▶ Activity
Line by line, print the records exactly, and keep images out of the copy.

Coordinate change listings
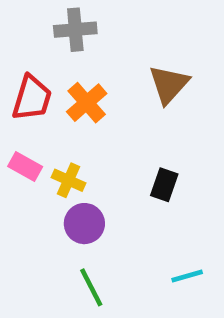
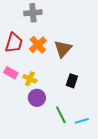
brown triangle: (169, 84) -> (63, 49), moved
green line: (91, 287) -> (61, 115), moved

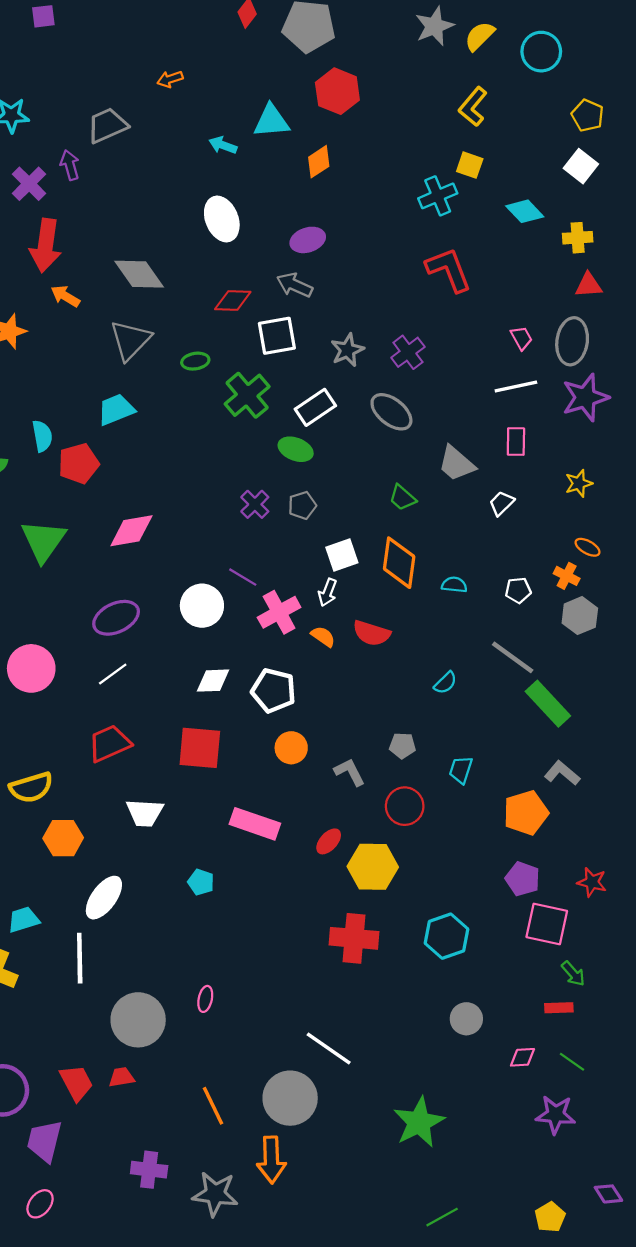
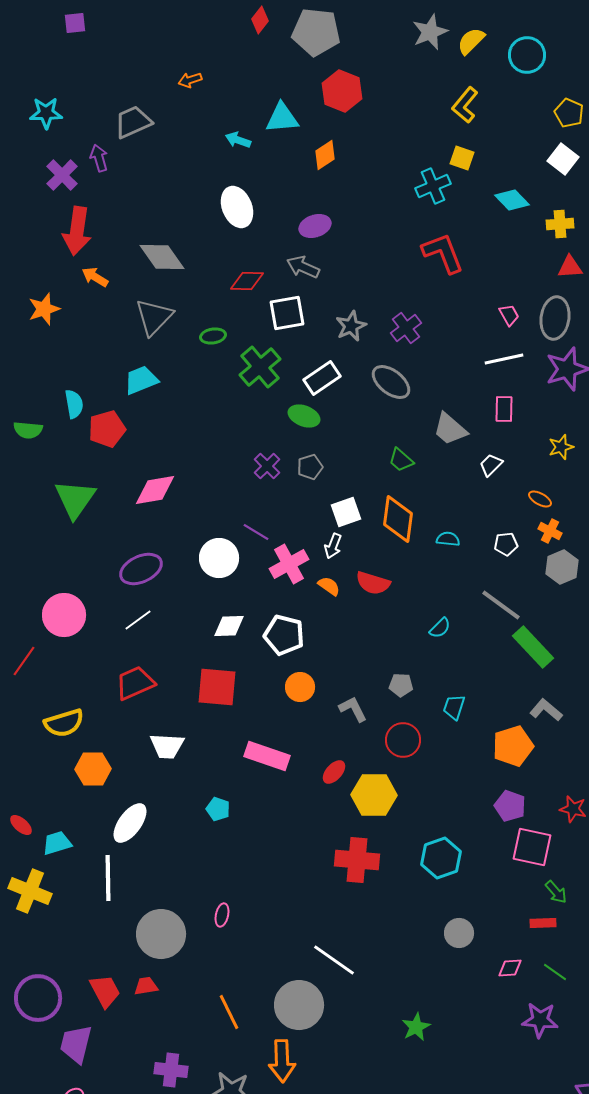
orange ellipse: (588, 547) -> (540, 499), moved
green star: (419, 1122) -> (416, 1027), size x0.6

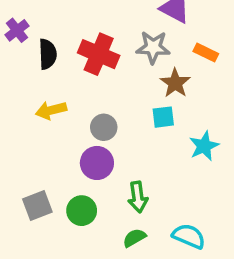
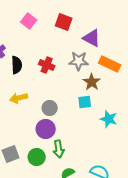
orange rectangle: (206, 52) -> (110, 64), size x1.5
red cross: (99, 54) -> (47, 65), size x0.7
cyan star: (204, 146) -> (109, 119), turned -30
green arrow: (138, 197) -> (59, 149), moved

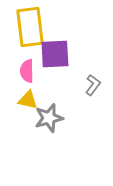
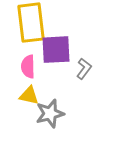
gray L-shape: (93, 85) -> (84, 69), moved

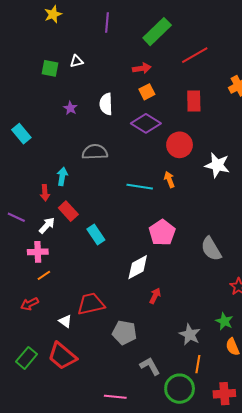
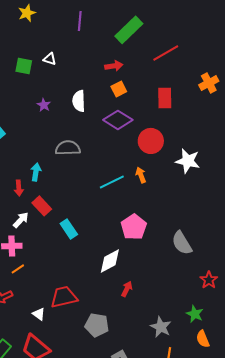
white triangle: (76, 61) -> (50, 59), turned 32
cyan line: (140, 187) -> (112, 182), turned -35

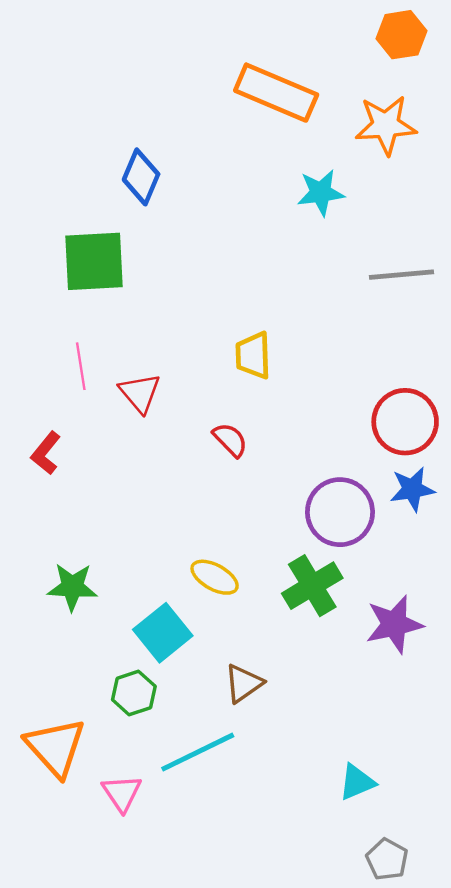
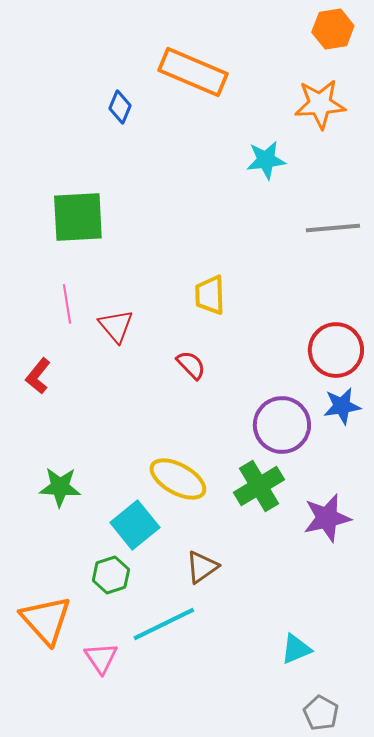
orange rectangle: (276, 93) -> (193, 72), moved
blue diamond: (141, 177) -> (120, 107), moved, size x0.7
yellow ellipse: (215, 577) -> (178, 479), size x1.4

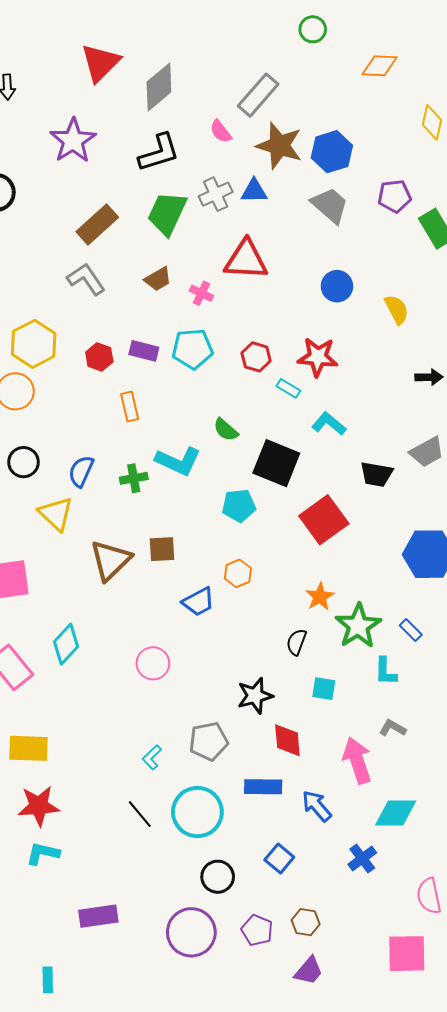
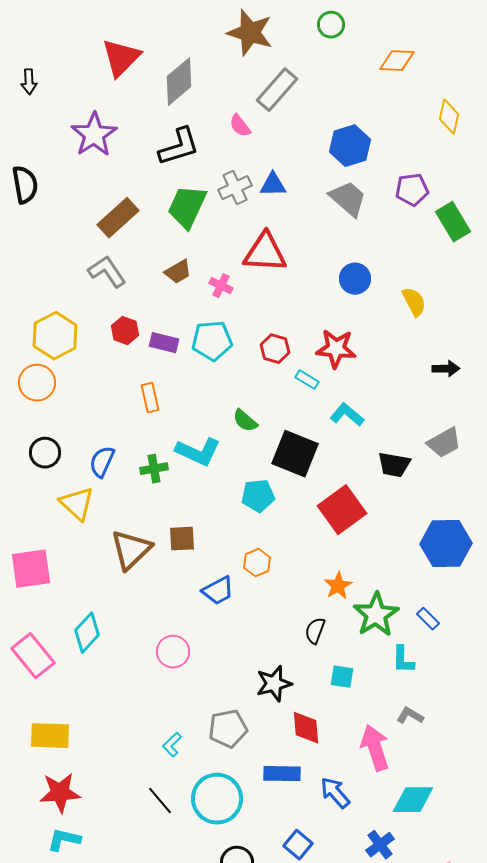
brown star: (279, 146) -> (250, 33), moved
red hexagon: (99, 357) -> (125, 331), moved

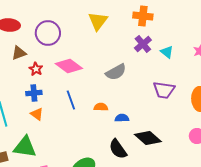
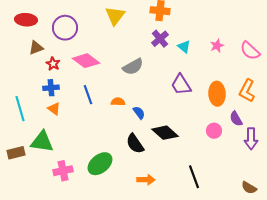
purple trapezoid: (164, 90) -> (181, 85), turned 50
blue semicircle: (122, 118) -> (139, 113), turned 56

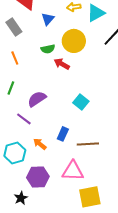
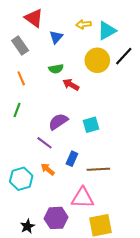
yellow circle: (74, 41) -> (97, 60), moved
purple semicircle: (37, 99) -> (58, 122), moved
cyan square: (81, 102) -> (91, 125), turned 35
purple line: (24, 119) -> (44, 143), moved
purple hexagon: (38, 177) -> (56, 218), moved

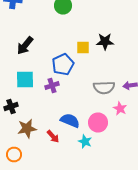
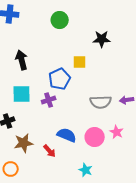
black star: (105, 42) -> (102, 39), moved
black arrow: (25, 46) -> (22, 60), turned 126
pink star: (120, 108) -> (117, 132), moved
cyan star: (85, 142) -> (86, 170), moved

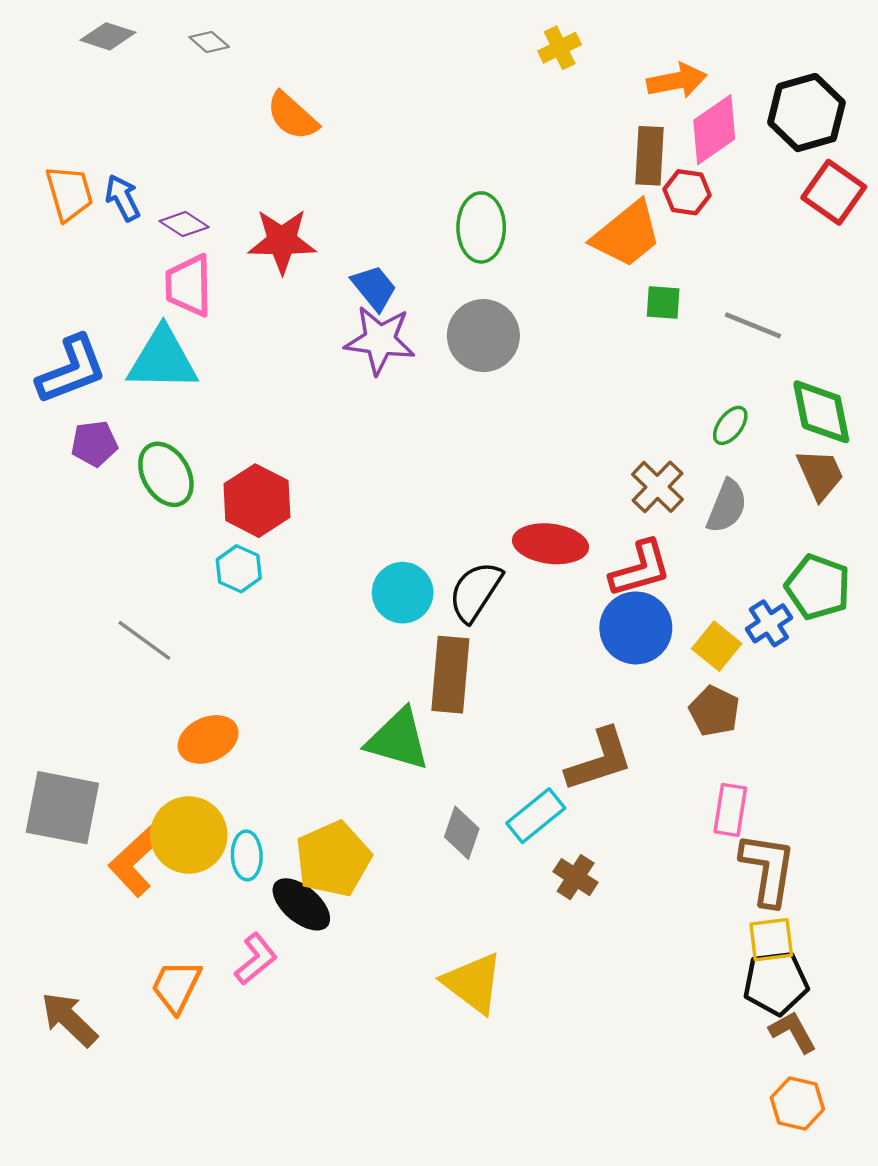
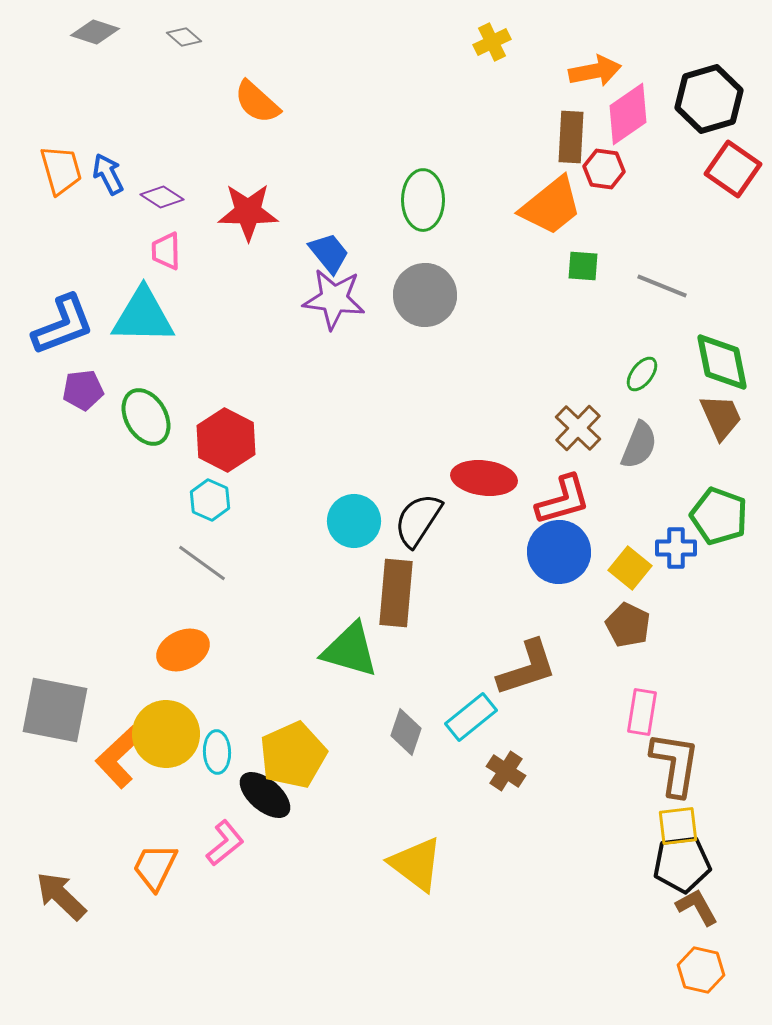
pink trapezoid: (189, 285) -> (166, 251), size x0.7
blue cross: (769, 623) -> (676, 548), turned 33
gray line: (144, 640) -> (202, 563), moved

▶ Task response
brown triangle: (169, 84) -> (63, 49), moved
green line: (91, 287) -> (61, 115), moved

orange ellipse: (588, 547) -> (540, 499), moved
green star: (419, 1122) -> (416, 1027), size x0.6

orange rectangle: (206, 52) -> (110, 64), size x1.5
red cross: (99, 54) -> (47, 65), size x0.7
cyan star: (204, 146) -> (109, 119), turned -30
green arrow: (138, 197) -> (59, 149), moved

gray L-shape: (93, 85) -> (84, 69), moved

white triangle: (76, 61) -> (50, 59), turned 32
cyan line: (140, 187) -> (112, 182), turned -35

orange rectangle: (276, 93) -> (193, 72), moved
blue diamond: (141, 177) -> (120, 107), moved, size x0.7
yellow ellipse: (215, 577) -> (178, 479), size x1.4

brown star: (279, 146) -> (250, 33), moved
red hexagon: (99, 357) -> (125, 331), moved

purple trapezoid: (164, 90) -> (181, 85), turned 50
blue semicircle: (122, 118) -> (139, 113), turned 56

yellow circle: (74, 41) -> (97, 60), moved
purple semicircle: (37, 99) -> (58, 122), moved
cyan square: (81, 102) -> (91, 125), turned 35
purple line: (24, 119) -> (44, 143), moved
purple hexagon: (38, 177) -> (56, 218), moved

black star: (105, 42) -> (102, 39), moved
black arrow: (25, 46) -> (22, 60), turned 126
pink star: (120, 108) -> (117, 132), moved
cyan star: (85, 142) -> (86, 170), moved

pink trapezoid: (189, 285) -> (166, 251), size x0.7
blue cross: (769, 623) -> (676, 548), turned 33
gray line: (144, 640) -> (202, 563), moved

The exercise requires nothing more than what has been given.